TASK GOAL = What lines of the material below hold the string "cyan"? Copy them out.

THE DATA =
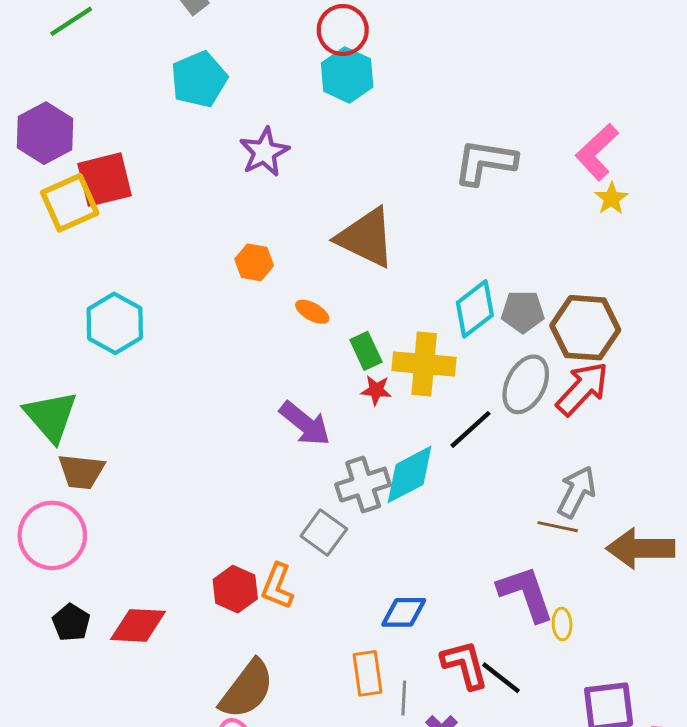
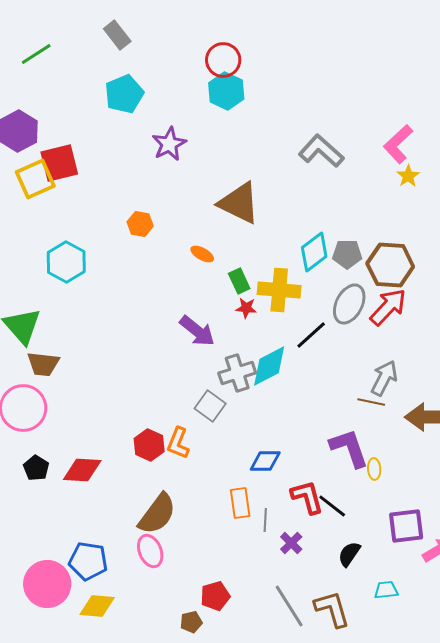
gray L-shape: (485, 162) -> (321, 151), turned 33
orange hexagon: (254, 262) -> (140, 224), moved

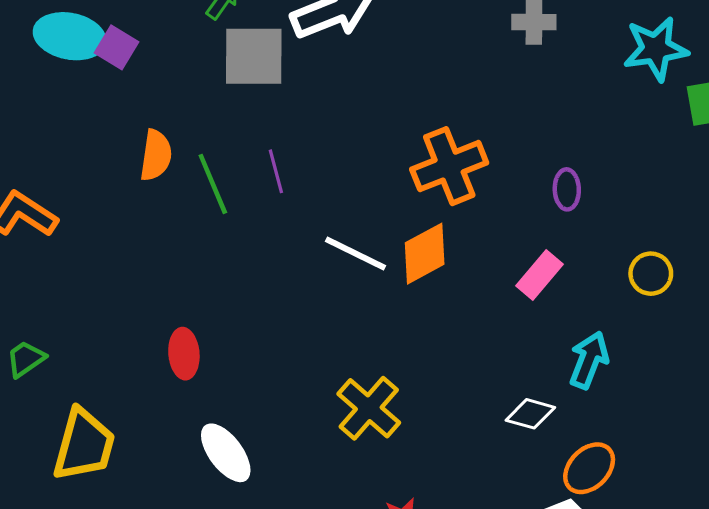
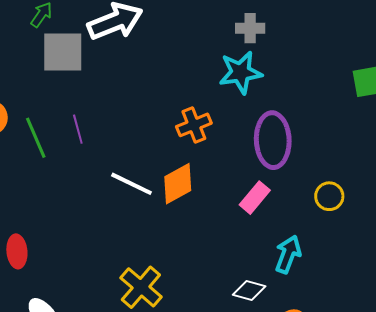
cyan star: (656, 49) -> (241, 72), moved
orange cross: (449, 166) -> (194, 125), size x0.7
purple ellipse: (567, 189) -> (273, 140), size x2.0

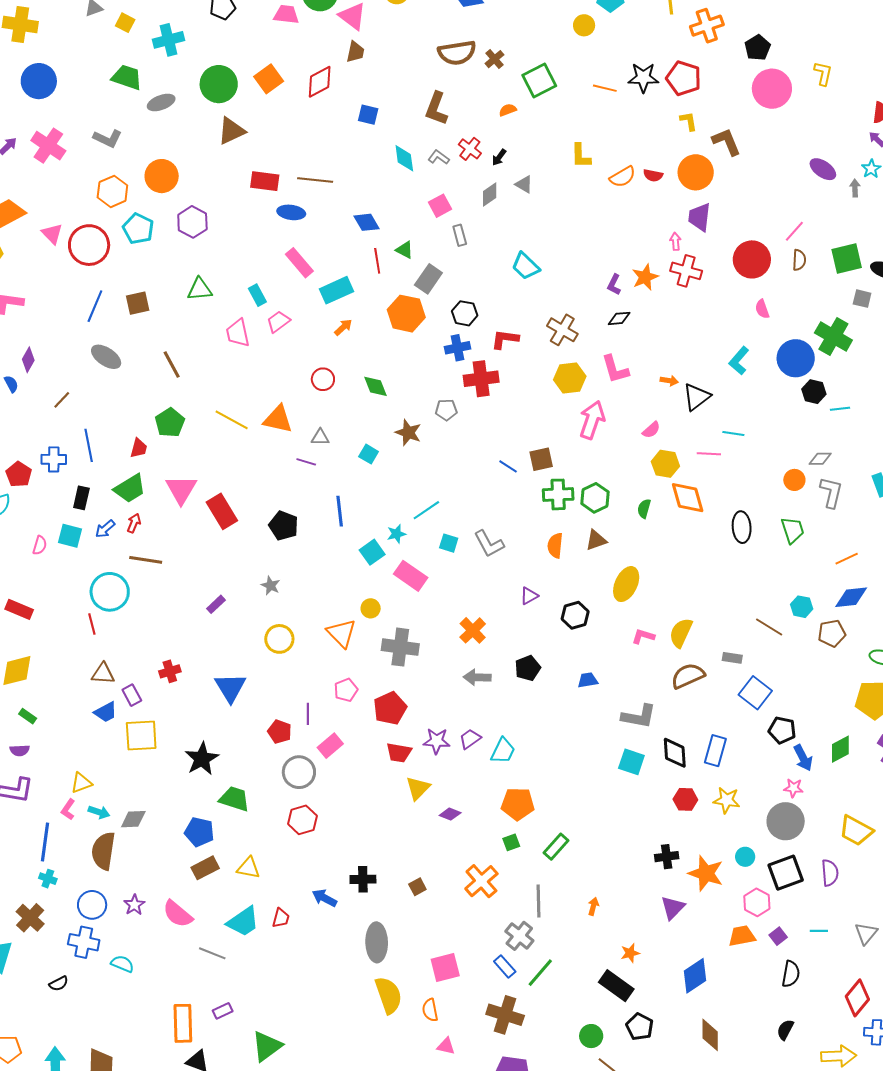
* * *
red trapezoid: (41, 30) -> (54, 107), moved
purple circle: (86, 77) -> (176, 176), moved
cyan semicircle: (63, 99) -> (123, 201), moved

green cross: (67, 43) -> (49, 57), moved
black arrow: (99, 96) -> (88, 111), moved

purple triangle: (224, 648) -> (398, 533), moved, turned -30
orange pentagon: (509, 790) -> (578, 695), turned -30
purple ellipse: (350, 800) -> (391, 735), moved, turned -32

FINAL ANSWER =
cyan star: (656, 49) -> (241, 72), moved
cyan semicircle: (63, 99) -> (123, 201), moved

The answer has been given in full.